Scene image comparisons:
Segment Open
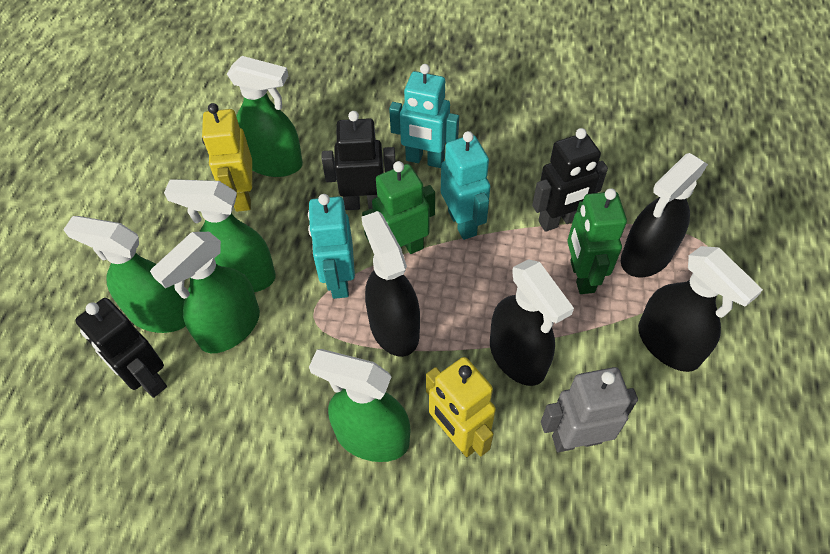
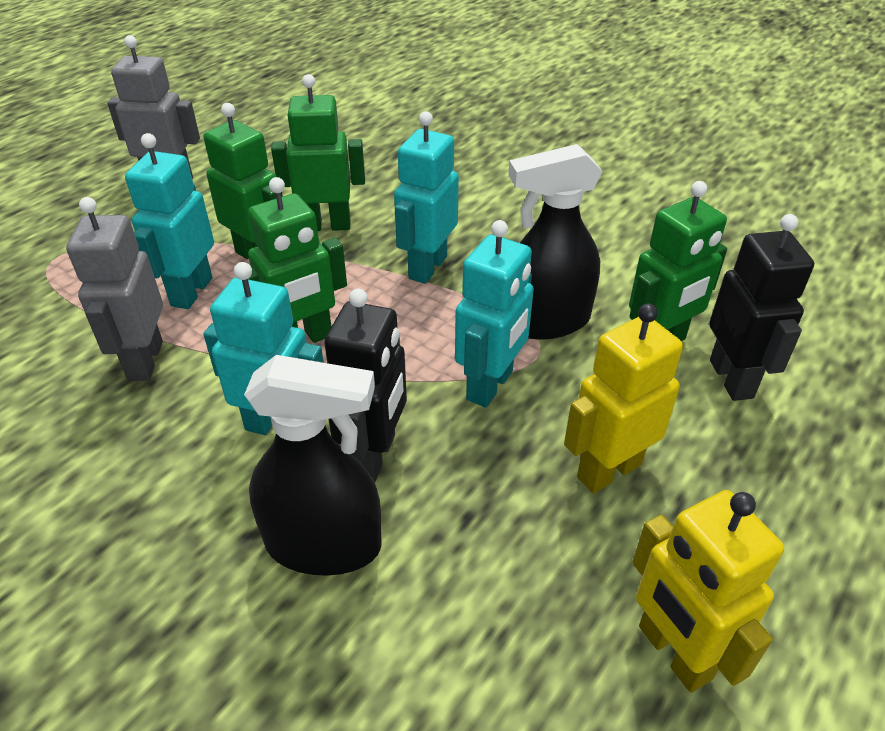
black robot: 3 -> 2
black spray bottle: 4 -> 2
green robot: 2 -> 4
green spray bottle: 5 -> 0
grey robot: 1 -> 2
turquoise robot: 3 -> 4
Segment Closed
Try it: Restate the records word for word, omitting images.

Your solution:
black robot: 3 -> 2
black spray bottle: 4 -> 2
green robot: 2 -> 4
green spray bottle: 5 -> 0
grey robot: 1 -> 2
turquoise robot: 3 -> 4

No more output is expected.